• [Brief] Copy every line from the data below in which the string "after" can be found.

── Input material

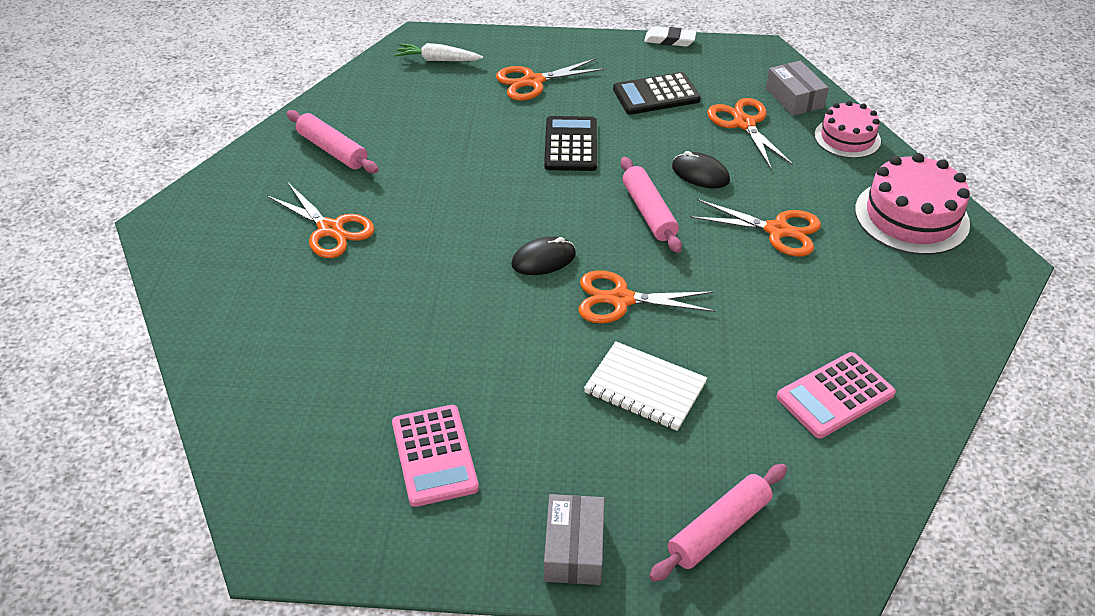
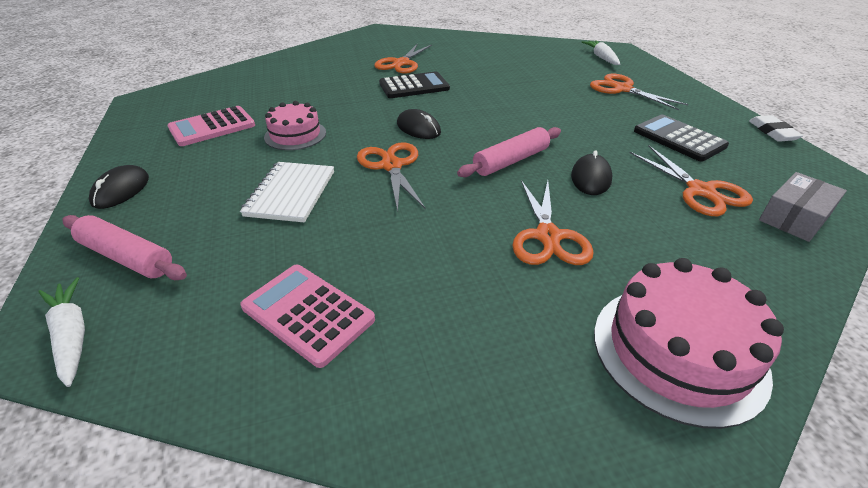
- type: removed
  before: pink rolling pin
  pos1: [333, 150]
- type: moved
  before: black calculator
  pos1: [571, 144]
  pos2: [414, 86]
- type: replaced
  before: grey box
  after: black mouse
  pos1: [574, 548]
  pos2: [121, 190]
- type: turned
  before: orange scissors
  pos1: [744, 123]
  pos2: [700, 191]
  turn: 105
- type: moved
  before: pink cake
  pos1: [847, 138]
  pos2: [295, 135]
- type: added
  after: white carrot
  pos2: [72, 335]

────

• [Response to this task]
  after: black mouse
  after: white carrot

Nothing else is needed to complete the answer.